▶ [WHAT IS BEING ASKED]: Look through the entries that follow and return each line that has the string "white".
(RECORD EXCERPTS Opens)
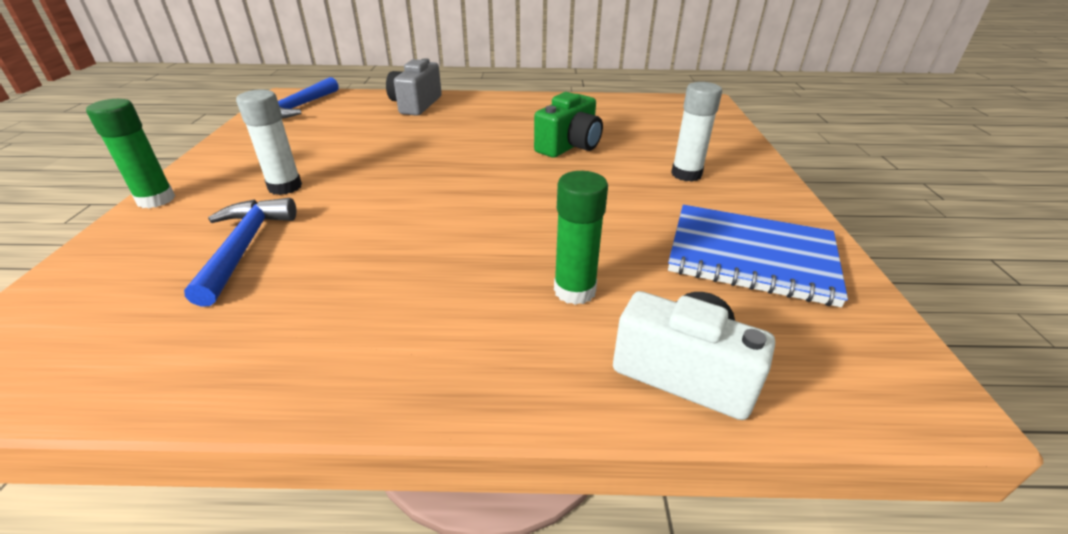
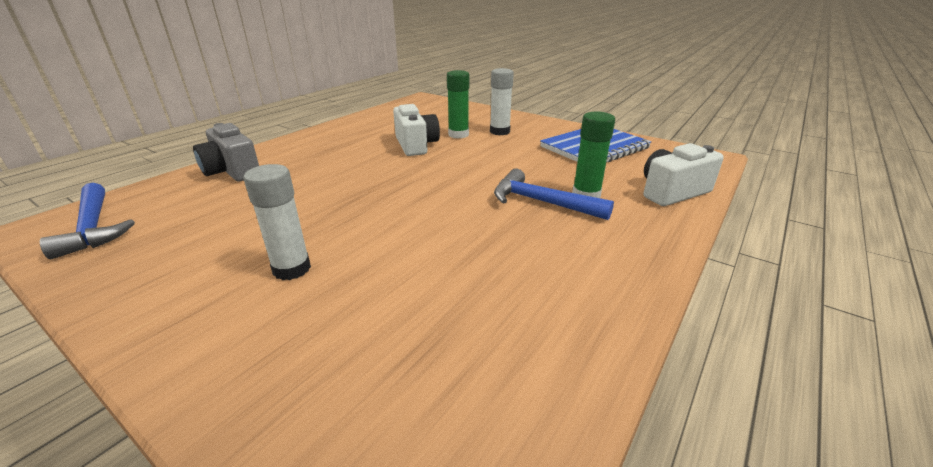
camera: 55 degrees left, 5 degrees down
(156, 200) = (174, 367): green glue stick -> green glue stick (458, 134)
(244, 247) = (386, 311): blue hammer -> blue hammer (541, 202)
(569, 146) = (416, 145): green camera -> white camera

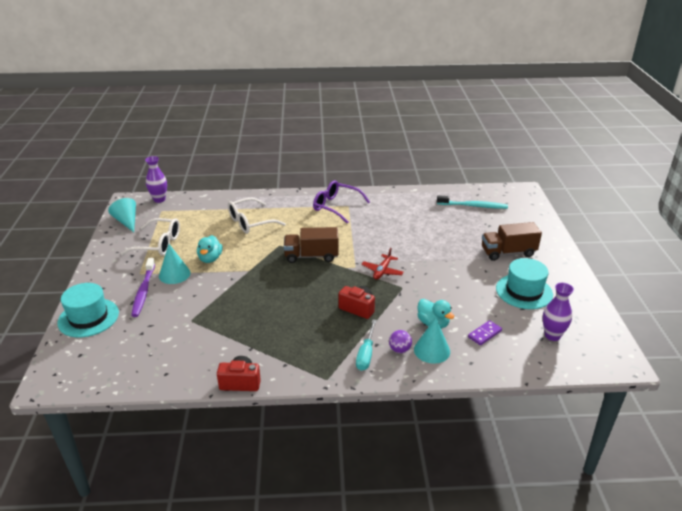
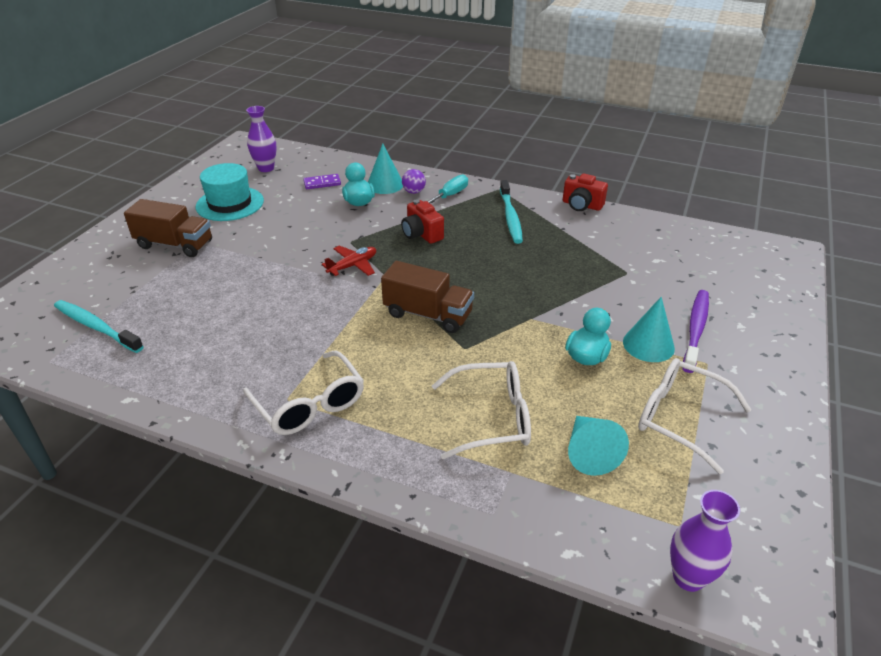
camera: 155 degrees left, 5 degrees up
(88, 317) = (770, 312): turquoise hat -> none
(127, 221) = (760, 512): turquoise cone -> turquoise cone (589, 452)
(299, 347) = (510, 217): none -> turquoise toothbrush
(336, 207) = (309, 404): purple glasses -> white glasses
(RECORD EXCERPTS Closes)
▶ [WORKED SOLUTION]:
(569, 146) = (416, 145): green camera -> white camera
(336, 207) = (309, 404): purple glasses -> white glasses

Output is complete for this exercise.